#### PROVIDED RECORDS ####

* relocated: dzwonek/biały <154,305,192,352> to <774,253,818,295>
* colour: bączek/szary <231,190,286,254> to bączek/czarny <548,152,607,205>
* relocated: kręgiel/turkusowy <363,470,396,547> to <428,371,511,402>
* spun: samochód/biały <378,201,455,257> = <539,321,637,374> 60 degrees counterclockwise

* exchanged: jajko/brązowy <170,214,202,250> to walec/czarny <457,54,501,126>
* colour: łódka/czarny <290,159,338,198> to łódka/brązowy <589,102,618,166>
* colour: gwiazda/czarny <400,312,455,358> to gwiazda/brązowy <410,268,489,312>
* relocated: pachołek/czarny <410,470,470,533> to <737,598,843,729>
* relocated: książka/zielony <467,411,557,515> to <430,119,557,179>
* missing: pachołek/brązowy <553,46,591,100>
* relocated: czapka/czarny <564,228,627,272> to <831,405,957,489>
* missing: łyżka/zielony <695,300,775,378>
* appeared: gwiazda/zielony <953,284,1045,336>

####

◆ INSTRUCTIONS FOR THE TASK
From the records above, print only the lines between the one holding "to bączek/czarny <548,152,607,205>" and the one holding "<363,470,396,547> to <428,371,511,402>", inclusive, exactly as they stand.

◆ WRITTEN RESPONSE
* colour: bączek/szary <231,190,286,254> to bączek/czarny <548,152,607,205>
* relocated: kręgiel/turkusowy <363,470,396,547> to <428,371,511,402>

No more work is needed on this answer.